WHAT TO DO.
Wherever the string "none" appears in a line of the listing below, report that line.

INPUT.
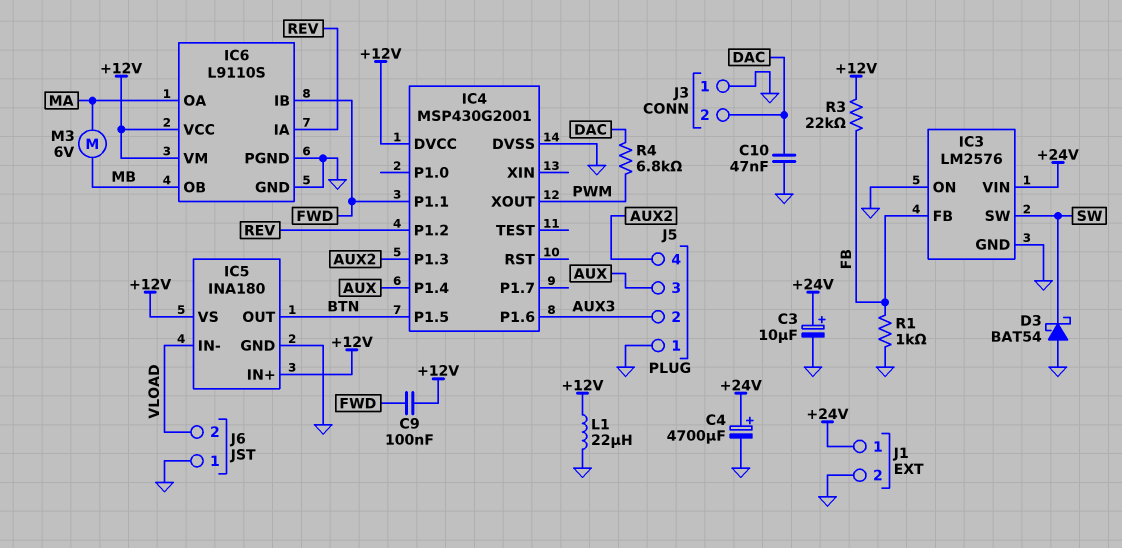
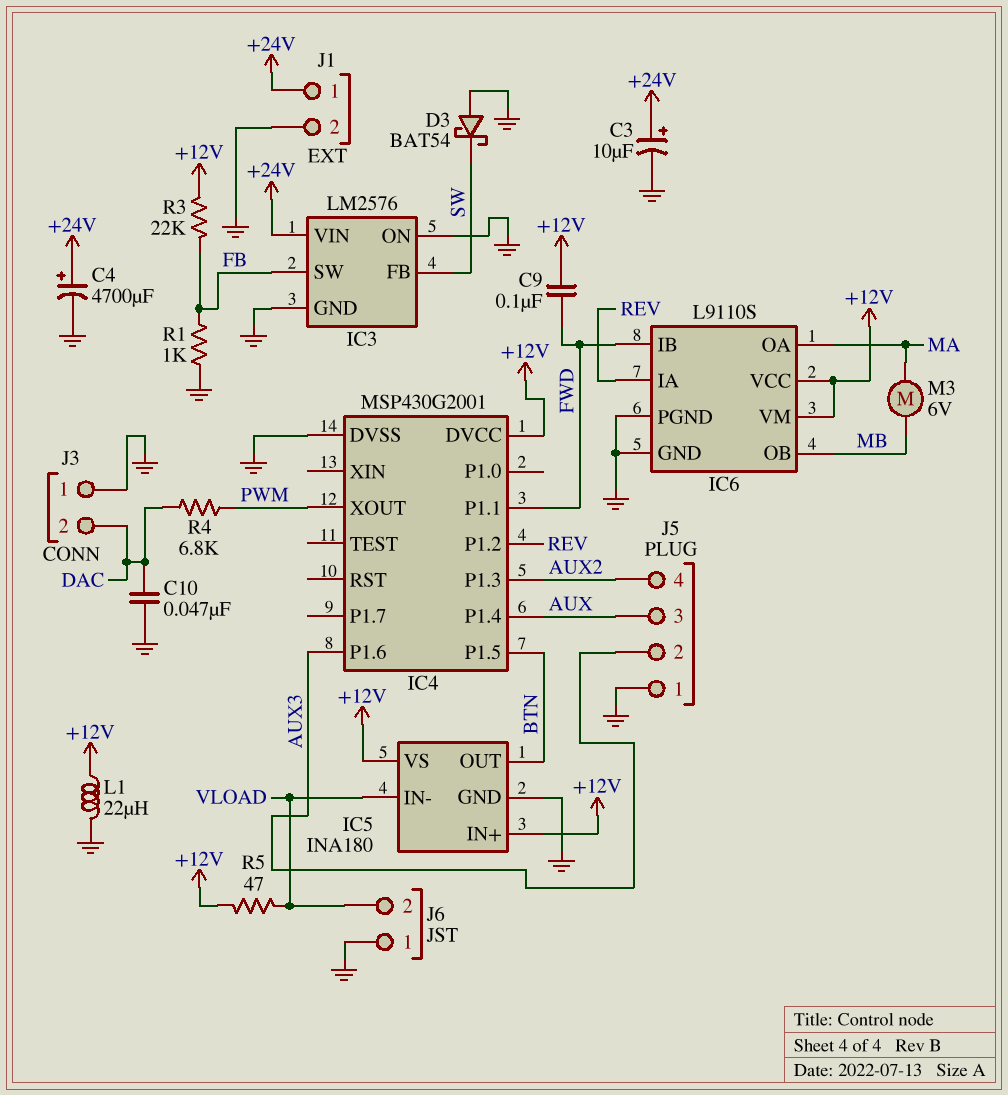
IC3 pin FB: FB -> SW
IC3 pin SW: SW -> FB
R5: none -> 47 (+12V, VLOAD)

...

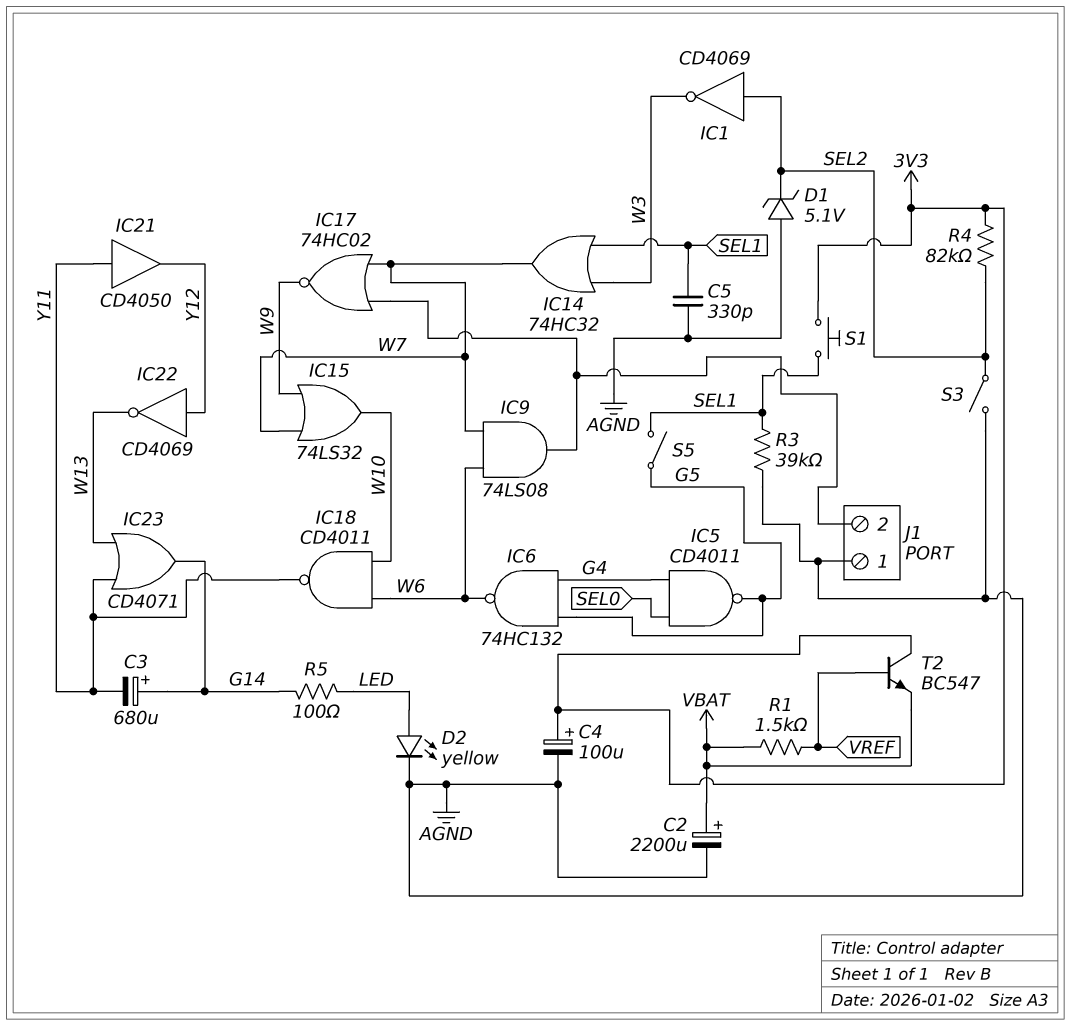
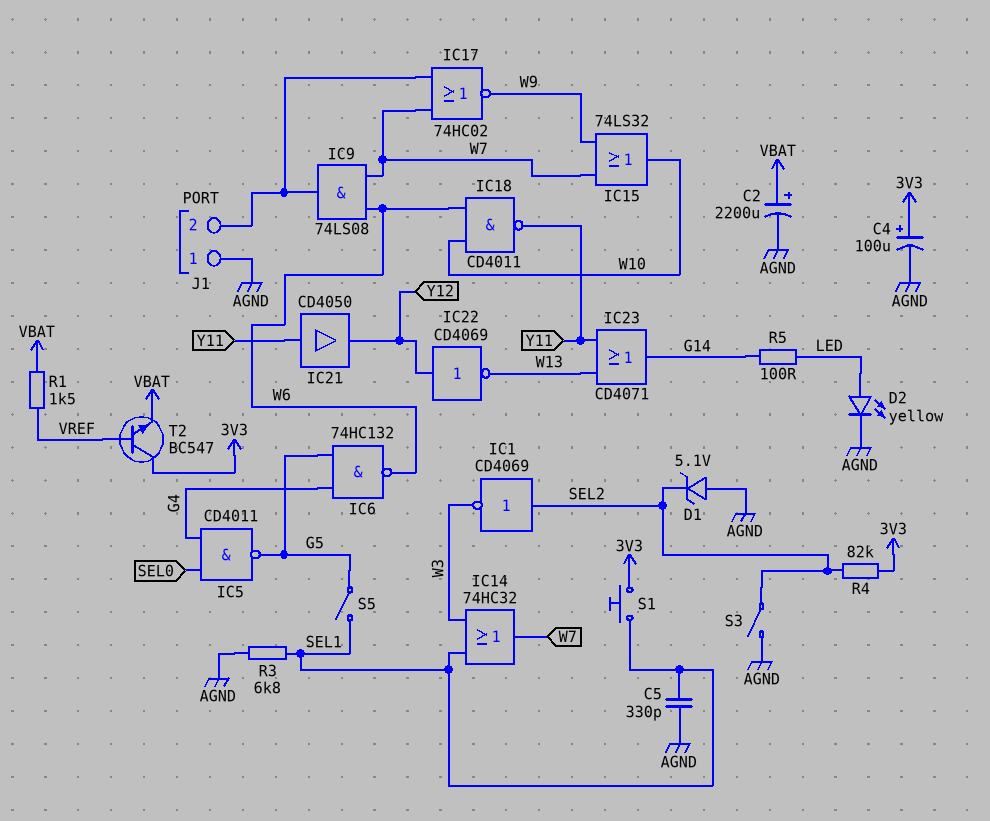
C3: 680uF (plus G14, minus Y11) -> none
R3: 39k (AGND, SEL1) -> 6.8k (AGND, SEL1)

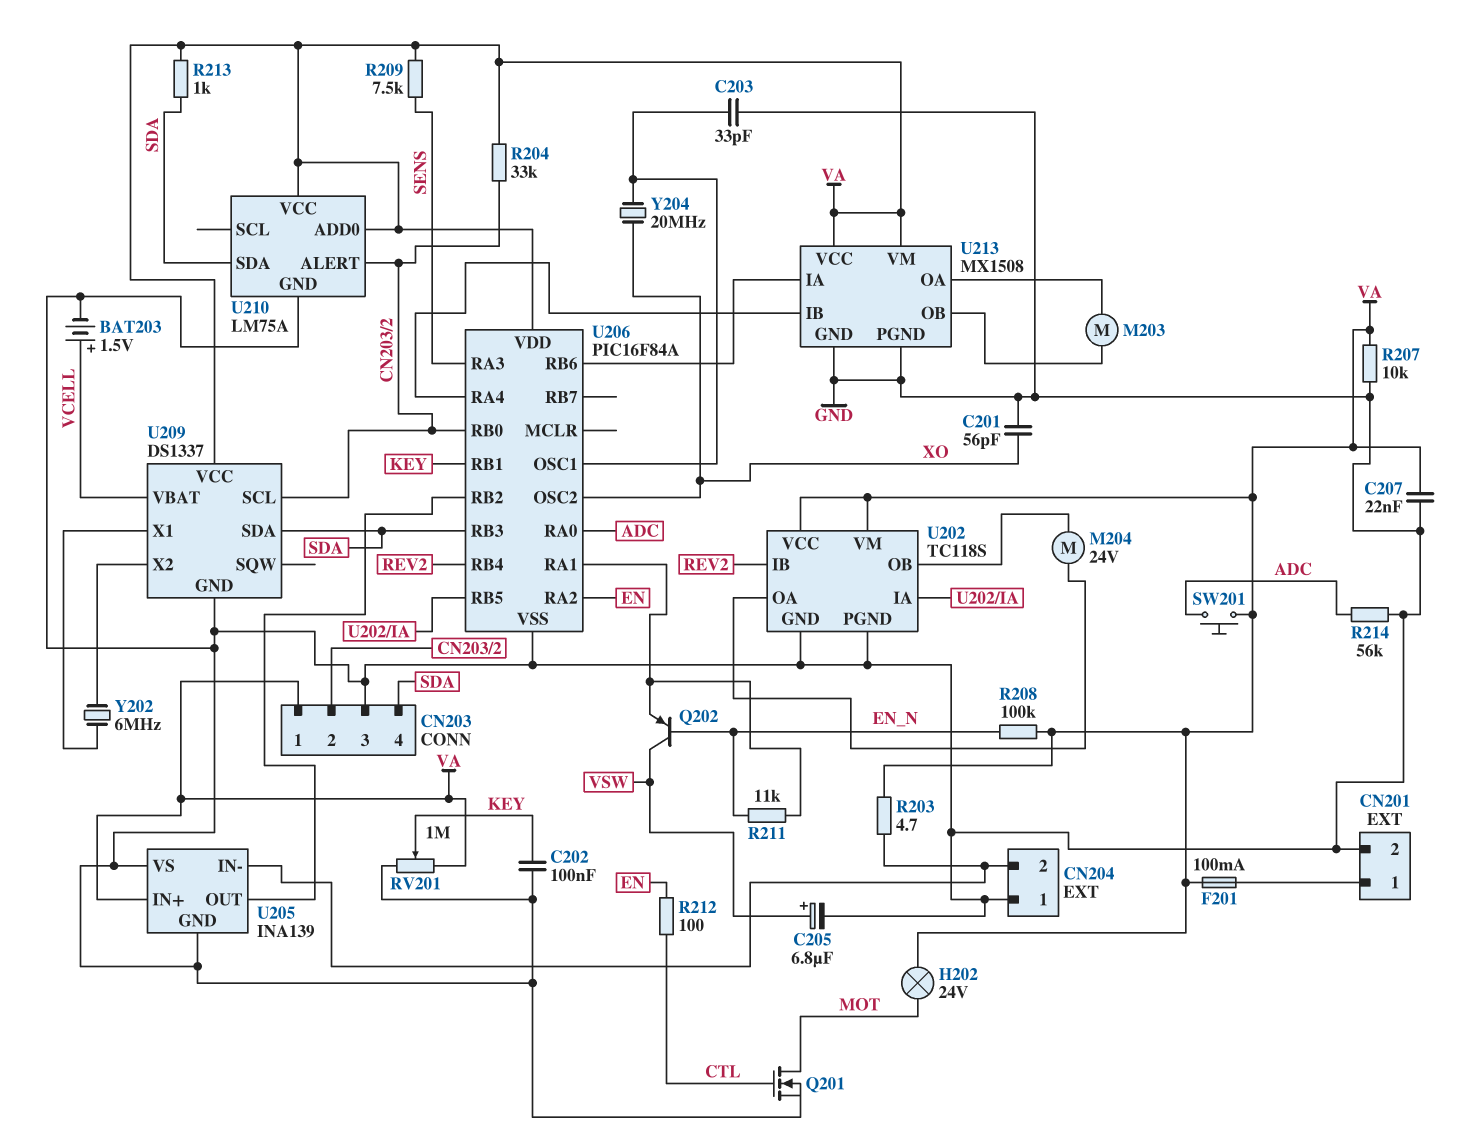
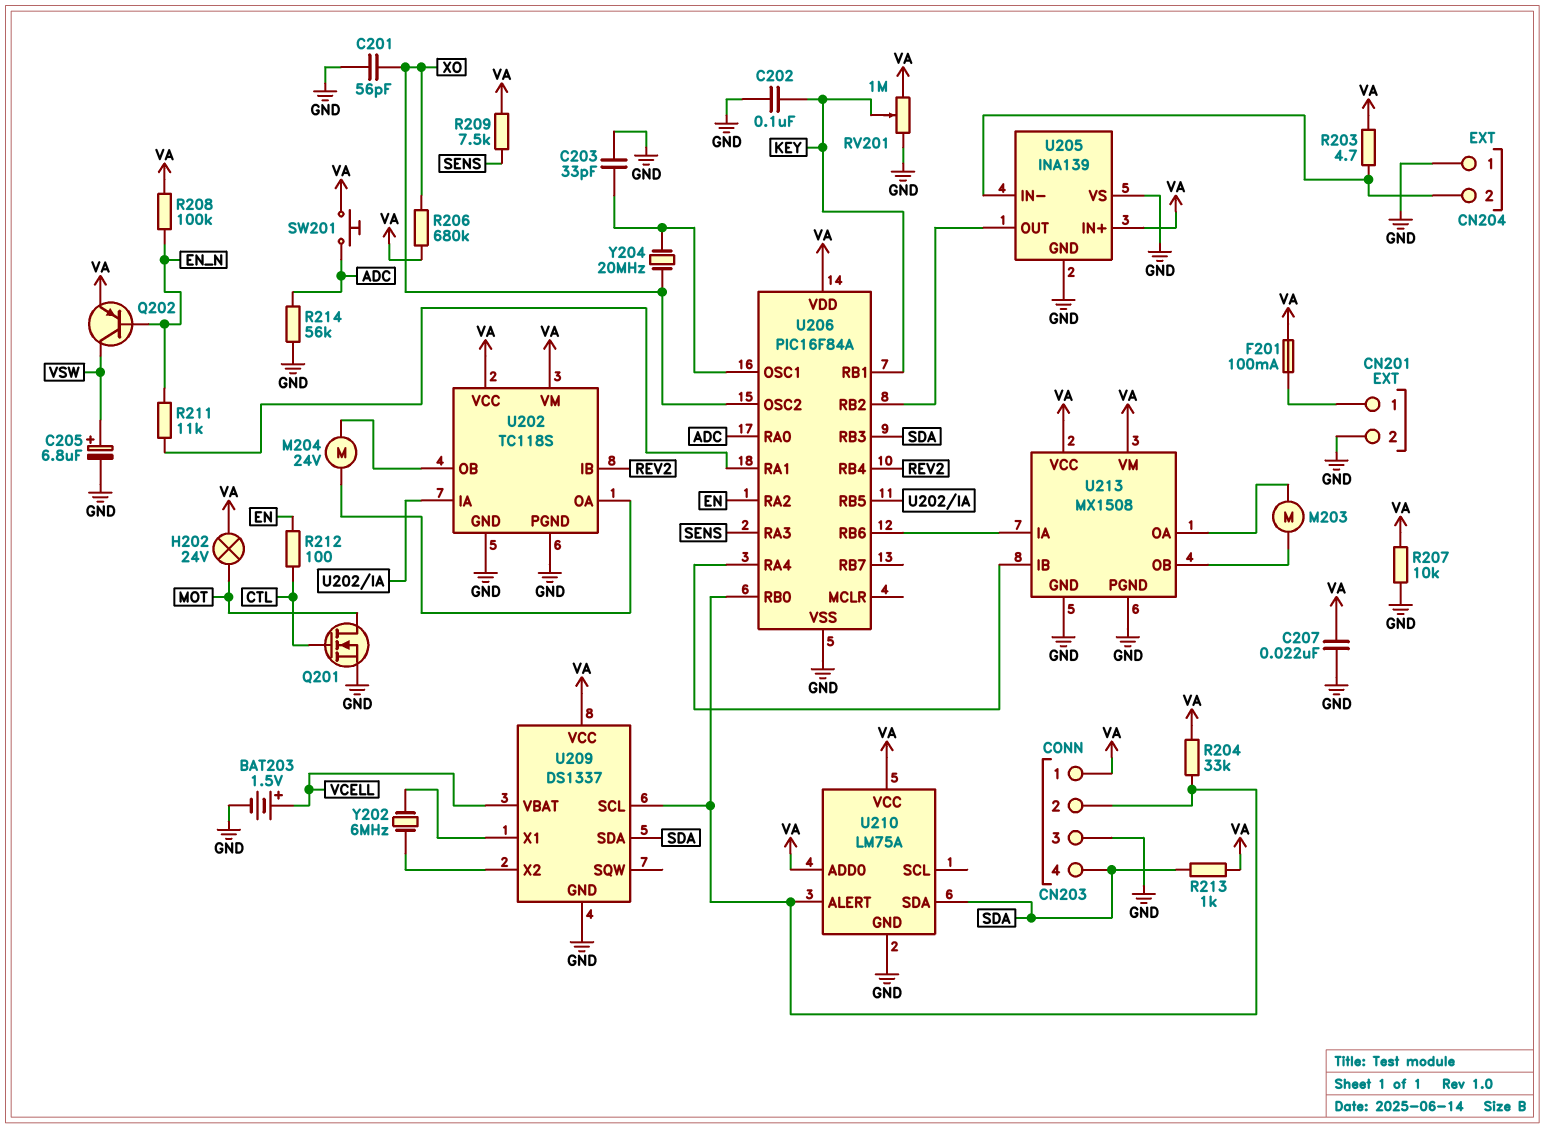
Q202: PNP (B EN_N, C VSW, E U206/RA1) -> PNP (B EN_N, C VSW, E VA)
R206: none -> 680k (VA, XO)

ANSWER TO THIS TASK.
R5: none -> 47 (+12V, VLOAD)
C3: 680uF (plus G14, minus Y11) -> none
R206: none -> 680k (VA, XO)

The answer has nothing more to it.